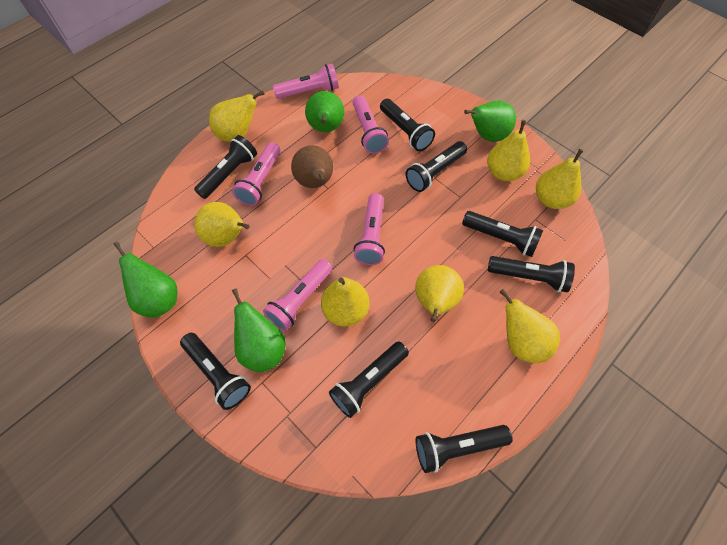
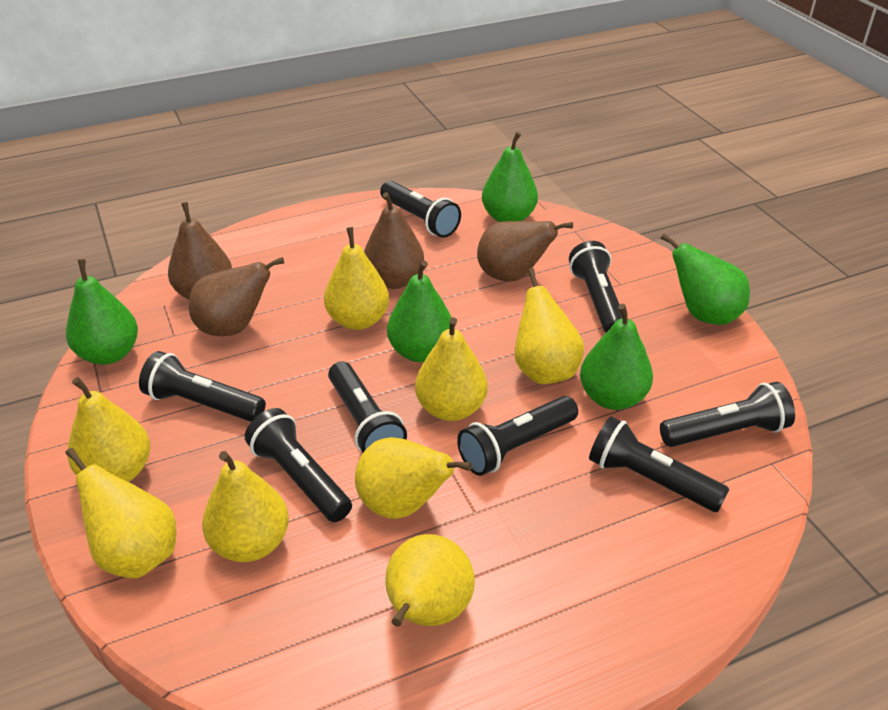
brown pear: 1 -> 4
green pear: 4 -> 5
pink flashlight: 5 -> 0
yellow pear: 7 -> 8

▶ _REQUIRED ACTION_
What is needed here is an exact transcript of the data above, pictures excluded.

▶ _EXPECTED OUTPUT_
brown pear: 1 -> 4
green pear: 4 -> 5
pink flashlight: 5 -> 0
yellow pear: 7 -> 8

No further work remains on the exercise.